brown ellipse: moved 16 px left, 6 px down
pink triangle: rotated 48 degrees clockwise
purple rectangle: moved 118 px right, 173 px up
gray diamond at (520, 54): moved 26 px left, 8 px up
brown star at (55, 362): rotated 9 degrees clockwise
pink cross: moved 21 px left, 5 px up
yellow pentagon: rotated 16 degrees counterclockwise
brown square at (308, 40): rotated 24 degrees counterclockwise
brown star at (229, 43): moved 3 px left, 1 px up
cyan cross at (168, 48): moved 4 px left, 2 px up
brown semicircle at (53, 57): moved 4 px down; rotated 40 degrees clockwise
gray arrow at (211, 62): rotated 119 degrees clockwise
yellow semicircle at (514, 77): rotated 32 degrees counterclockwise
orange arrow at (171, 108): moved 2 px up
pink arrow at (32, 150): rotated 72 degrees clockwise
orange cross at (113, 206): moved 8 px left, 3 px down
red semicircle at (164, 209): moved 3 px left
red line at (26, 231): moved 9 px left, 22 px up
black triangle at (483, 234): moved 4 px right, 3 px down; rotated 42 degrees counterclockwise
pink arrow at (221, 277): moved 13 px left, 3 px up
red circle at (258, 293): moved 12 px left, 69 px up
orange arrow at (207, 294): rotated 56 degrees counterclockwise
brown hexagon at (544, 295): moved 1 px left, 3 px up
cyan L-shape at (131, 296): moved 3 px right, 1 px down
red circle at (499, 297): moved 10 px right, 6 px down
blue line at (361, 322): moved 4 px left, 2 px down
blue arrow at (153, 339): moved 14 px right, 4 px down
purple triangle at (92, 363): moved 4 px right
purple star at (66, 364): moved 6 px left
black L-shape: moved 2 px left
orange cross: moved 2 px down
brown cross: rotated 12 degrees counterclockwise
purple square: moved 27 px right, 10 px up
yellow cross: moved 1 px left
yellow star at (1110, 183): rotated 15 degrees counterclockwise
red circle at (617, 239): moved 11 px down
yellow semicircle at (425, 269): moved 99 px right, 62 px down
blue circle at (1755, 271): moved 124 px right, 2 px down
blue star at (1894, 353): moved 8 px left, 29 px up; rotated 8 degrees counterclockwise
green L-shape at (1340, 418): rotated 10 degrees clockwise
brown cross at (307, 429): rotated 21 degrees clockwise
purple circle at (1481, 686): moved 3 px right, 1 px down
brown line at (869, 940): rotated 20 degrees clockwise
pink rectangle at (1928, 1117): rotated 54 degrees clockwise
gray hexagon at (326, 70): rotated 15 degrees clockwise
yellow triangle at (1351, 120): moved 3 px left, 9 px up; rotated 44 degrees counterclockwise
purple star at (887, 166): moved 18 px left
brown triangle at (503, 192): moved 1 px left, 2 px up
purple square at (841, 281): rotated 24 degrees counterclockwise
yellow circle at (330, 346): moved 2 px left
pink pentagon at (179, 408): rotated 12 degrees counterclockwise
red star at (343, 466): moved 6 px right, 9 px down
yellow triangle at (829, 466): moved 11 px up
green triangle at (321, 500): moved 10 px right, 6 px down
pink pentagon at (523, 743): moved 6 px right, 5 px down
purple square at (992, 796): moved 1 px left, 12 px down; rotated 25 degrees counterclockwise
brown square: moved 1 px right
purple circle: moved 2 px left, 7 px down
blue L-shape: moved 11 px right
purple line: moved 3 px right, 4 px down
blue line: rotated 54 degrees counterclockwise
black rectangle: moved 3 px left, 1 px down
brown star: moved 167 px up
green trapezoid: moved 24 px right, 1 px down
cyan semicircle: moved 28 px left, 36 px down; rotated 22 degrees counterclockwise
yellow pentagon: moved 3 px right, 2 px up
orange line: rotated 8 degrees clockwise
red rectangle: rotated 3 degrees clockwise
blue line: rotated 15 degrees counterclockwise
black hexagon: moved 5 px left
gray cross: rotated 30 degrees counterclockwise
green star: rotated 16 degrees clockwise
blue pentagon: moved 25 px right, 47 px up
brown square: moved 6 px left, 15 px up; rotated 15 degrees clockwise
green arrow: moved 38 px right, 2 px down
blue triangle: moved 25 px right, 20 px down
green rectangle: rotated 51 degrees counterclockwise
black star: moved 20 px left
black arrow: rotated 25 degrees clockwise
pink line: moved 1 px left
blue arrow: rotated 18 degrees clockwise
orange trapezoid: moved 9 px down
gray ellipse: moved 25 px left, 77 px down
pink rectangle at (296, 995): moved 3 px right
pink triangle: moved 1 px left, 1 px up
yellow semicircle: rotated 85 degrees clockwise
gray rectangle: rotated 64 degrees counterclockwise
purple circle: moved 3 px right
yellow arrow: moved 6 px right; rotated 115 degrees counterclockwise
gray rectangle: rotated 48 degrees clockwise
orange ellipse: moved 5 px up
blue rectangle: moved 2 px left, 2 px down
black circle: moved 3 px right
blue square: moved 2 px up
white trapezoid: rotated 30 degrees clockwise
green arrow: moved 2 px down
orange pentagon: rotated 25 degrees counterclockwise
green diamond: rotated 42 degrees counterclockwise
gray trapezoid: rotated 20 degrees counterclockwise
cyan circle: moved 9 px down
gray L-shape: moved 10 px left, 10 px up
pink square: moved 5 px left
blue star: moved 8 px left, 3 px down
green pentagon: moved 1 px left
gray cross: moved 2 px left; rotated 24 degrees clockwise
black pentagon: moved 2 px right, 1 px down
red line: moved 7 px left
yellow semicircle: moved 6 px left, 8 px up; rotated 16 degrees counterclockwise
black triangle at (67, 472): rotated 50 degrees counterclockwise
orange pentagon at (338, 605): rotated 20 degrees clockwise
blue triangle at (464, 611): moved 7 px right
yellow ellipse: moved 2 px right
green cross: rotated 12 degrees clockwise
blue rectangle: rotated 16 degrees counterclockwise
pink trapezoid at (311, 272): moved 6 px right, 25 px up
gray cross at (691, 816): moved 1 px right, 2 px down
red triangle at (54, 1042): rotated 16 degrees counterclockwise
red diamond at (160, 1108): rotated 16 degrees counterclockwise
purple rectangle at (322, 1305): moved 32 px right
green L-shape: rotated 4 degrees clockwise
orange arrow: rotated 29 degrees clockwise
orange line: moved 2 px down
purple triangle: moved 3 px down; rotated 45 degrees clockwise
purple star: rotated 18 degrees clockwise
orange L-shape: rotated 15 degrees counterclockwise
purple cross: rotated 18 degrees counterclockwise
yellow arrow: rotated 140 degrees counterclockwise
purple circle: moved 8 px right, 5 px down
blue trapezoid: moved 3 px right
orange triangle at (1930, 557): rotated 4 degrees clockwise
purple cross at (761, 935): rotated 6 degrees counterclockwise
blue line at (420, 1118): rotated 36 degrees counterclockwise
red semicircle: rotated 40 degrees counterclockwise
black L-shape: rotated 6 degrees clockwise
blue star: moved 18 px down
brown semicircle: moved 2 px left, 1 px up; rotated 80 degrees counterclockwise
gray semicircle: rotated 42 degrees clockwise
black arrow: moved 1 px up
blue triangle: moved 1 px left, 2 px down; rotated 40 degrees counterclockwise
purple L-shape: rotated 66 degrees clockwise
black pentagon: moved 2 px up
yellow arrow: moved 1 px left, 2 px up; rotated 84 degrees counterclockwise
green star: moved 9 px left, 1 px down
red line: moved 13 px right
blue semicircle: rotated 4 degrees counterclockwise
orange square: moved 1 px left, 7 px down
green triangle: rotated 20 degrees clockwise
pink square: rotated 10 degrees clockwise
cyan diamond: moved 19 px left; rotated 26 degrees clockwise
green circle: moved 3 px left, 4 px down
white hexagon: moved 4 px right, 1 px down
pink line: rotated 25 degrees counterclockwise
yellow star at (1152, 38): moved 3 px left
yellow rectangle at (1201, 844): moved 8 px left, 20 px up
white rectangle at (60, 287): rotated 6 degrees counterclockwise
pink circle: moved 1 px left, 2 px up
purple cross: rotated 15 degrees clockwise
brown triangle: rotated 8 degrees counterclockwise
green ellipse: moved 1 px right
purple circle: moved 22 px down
··········
Task requirements:
Set down exactly the lines from the start of the records to the line with "red line at". Include that line, and add nothing more.

Answer space:
brown ellipse: moved 16 px left, 6 px down
pink triangle: rotated 48 degrees clockwise
purple rectangle: moved 118 px right, 173 px up
gray diamond at (520, 54): moved 26 px left, 8 px up
brown star at (55, 362): rotated 9 degrees clockwise
pink cross: moved 21 px left, 5 px up
yellow pentagon: rotated 16 degrees counterclockwise
brown square at (308, 40): rotated 24 degrees counterclockwise
brown star at (229, 43): moved 3 px left, 1 px up
cyan cross at (168, 48): moved 4 px left, 2 px up
brown semicircle at (53, 57): moved 4 px down; rotated 40 degrees clockwise
gray arrow at (211, 62): rotated 119 degrees clockwise
yellow semicircle at (514, 77): rotated 32 degrees counterclockwise
orange arrow at (171, 108): moved 2 px up
pink arrow at (32, 150): rotated 72 degrees clockwise
orange cross at (113, 206): moved 8 px left, 3 px down
red semicircle at (164, 209): moved 3 px left
red line at (26, 231): moved 9 px left, 22 px up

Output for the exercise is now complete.